● Work order
Make an exact copy of the lines from the top of the entries below through the line with "C12: 150uF (plus". Leave all pictures out.

● Source data
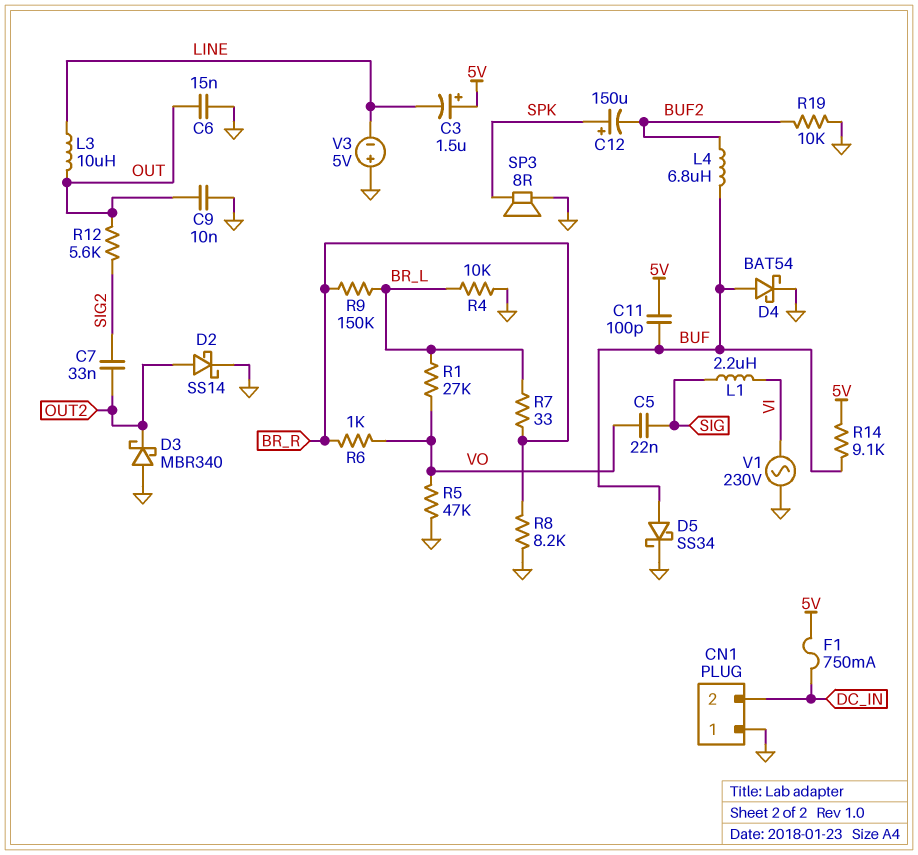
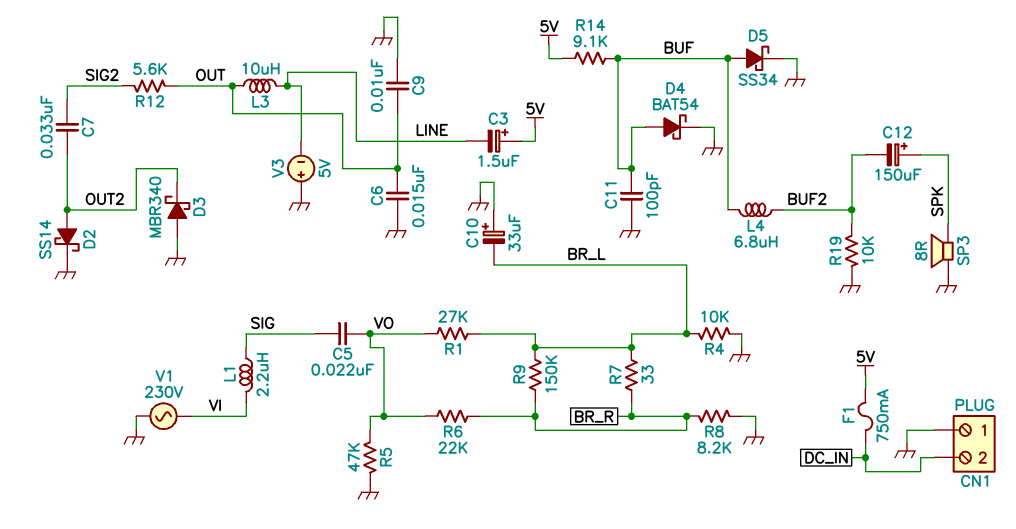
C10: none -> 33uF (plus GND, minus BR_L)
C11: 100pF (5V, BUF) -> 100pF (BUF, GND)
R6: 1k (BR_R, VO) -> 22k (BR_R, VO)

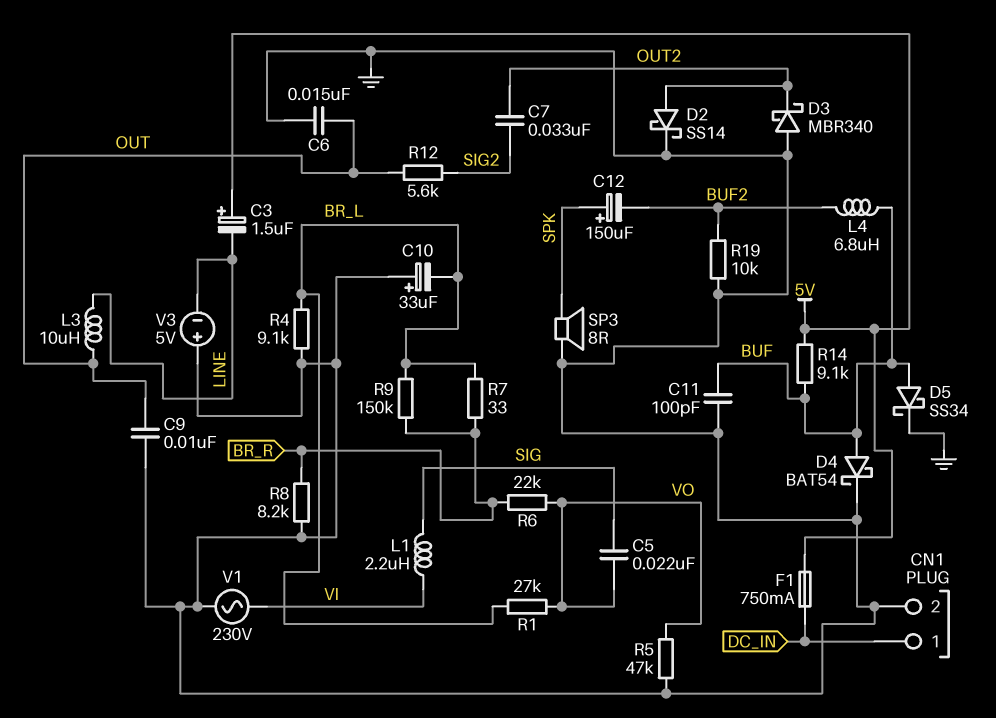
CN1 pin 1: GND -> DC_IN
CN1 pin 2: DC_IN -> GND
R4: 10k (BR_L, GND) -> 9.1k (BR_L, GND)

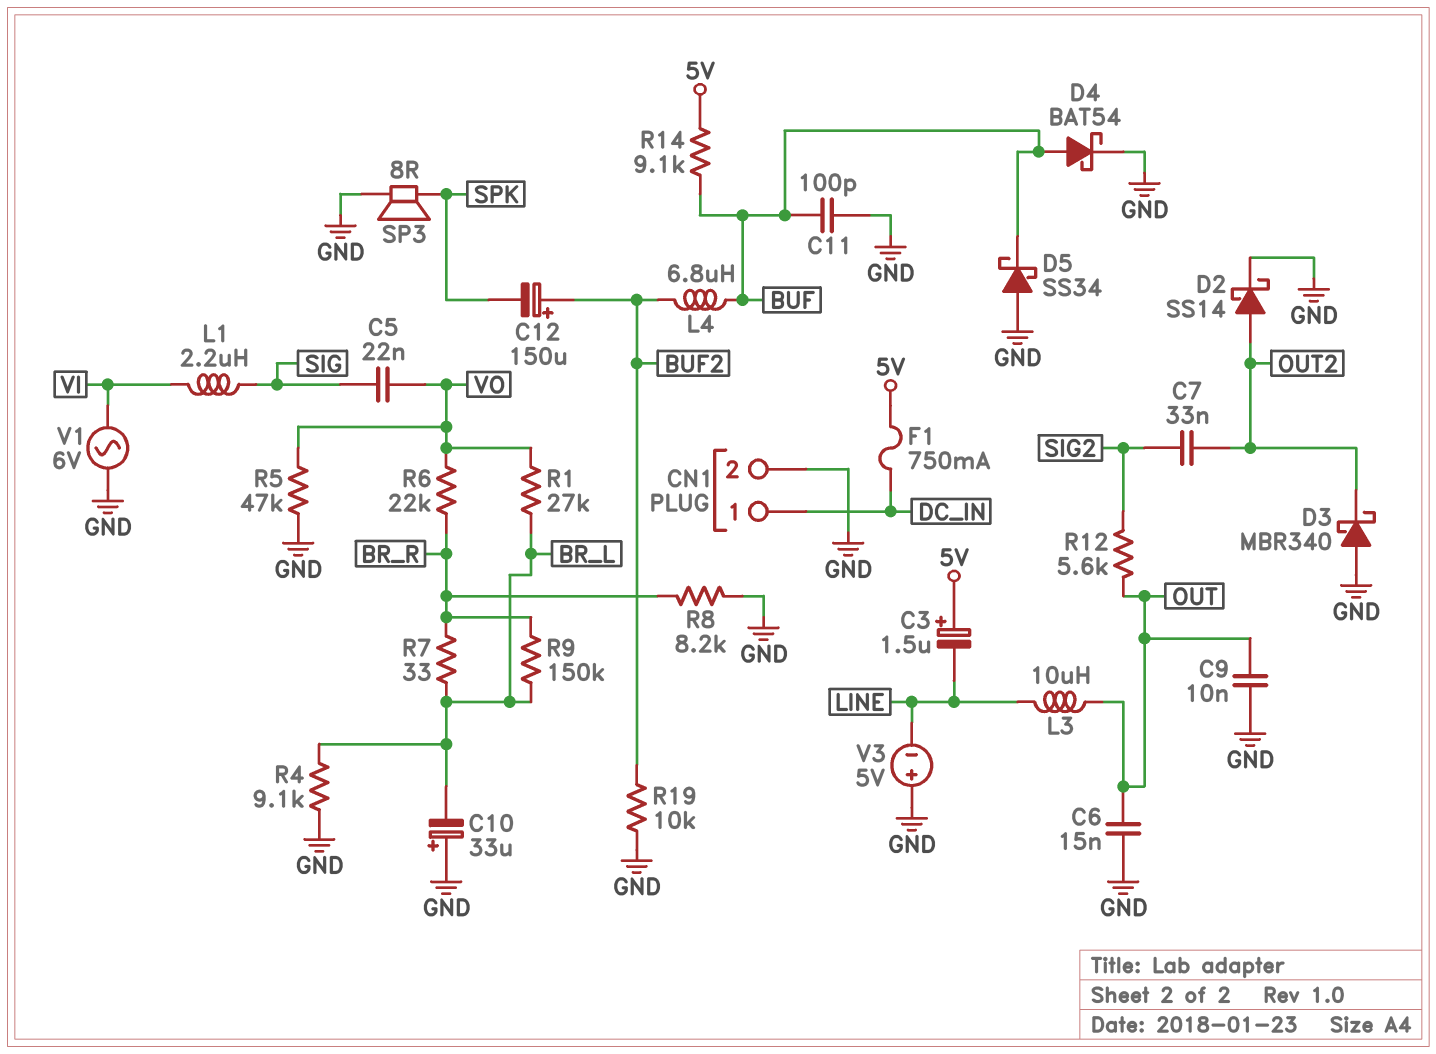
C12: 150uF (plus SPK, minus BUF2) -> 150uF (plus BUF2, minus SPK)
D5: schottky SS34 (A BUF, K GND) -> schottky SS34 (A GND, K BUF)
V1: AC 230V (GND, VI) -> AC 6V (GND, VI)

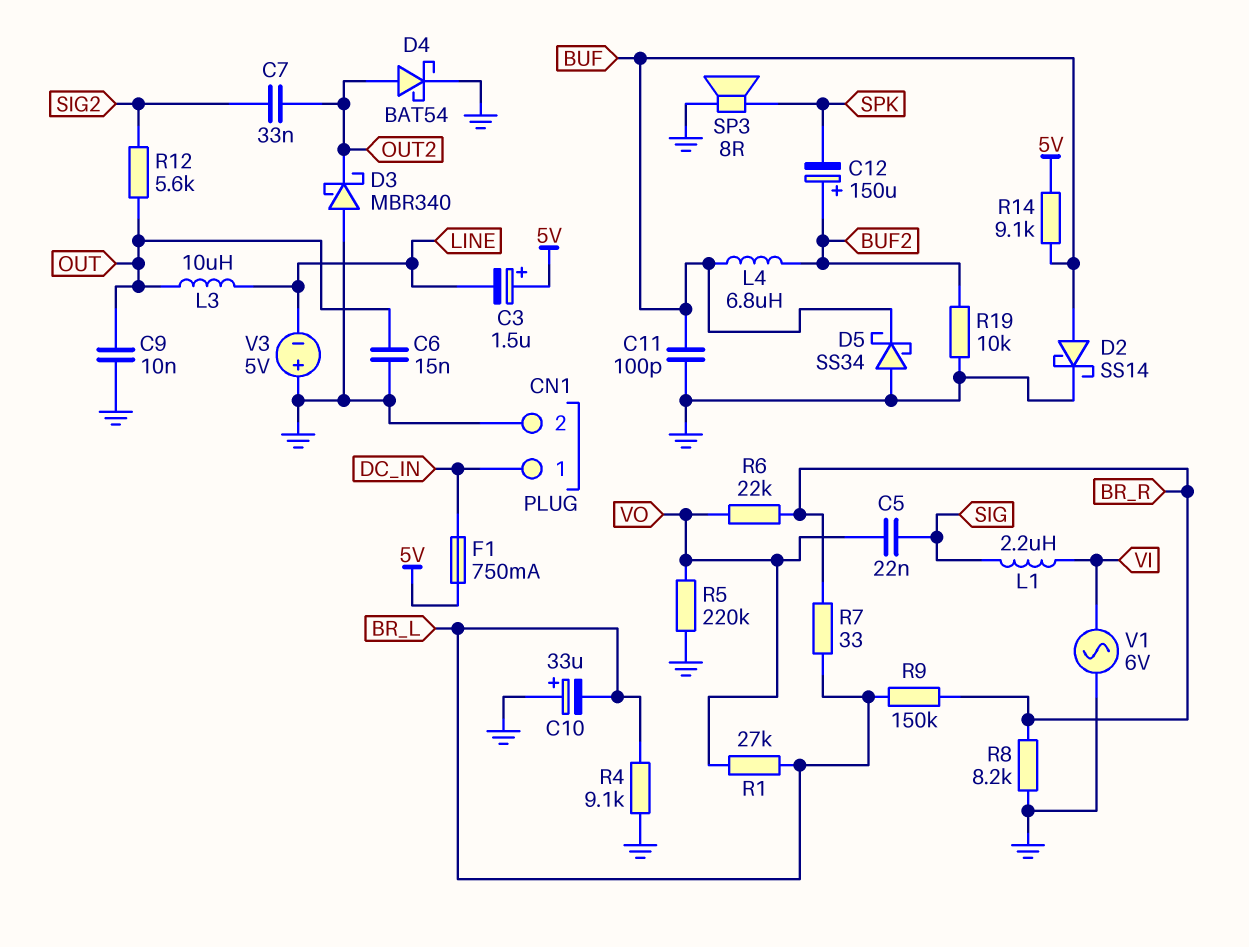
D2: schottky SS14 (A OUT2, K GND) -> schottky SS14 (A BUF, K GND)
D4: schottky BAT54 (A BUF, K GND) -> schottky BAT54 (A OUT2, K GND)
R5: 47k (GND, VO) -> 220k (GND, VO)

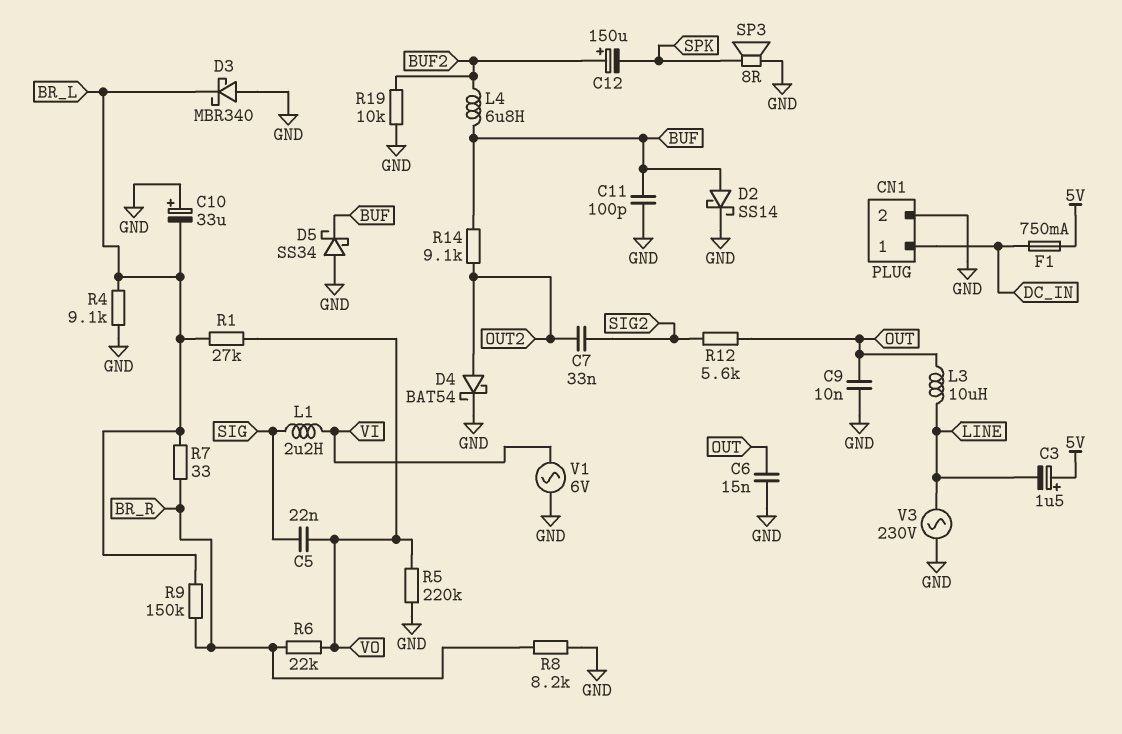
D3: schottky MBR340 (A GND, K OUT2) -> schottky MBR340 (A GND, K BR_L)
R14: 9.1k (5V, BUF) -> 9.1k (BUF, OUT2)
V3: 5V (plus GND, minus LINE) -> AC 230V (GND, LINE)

● Result for this exercise
C10: none -> 33uF (plus GND, minus BR_L)
C11: 100pF (5V, BUF) -> 100pF (BUF, GND)
R6: 1k (BR_R, VO) -> 22k (BR_R, VO)

CN1 pin 1: GND -> DC_IN
CN1 pin 2: DC_IN -> GND
R4: 10k (BR_L, GND) -> 9.1k (BR_L, GND)

C12: 150uF (plus SPK, minus BUF2) -> 150uF (plus BUF2, minus SPK)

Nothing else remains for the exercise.